(Working data begins)

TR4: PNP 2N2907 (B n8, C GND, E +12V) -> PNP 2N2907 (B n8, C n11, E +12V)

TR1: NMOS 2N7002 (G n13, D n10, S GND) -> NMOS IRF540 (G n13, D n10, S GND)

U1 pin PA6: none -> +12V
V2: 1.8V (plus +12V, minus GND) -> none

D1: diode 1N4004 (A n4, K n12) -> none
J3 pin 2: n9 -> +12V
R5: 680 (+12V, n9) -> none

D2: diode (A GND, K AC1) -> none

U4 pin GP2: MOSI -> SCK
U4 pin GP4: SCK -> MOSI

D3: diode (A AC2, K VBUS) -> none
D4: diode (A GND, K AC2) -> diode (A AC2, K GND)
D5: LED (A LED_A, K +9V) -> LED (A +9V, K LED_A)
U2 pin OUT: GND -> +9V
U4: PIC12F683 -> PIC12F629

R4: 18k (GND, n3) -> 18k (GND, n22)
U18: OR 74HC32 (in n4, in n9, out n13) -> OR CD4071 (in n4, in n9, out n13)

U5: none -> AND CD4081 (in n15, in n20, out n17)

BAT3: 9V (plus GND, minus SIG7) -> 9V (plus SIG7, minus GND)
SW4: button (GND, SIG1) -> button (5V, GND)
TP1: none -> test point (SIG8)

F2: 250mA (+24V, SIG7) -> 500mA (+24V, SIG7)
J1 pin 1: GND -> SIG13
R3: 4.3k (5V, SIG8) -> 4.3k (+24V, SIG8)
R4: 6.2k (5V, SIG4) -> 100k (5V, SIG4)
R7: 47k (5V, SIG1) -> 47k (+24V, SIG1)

(Working data ends)

:: What this task involves ::
Report how many lines in the data include the word "diode", and give nothing but the count.

:: Response ::
4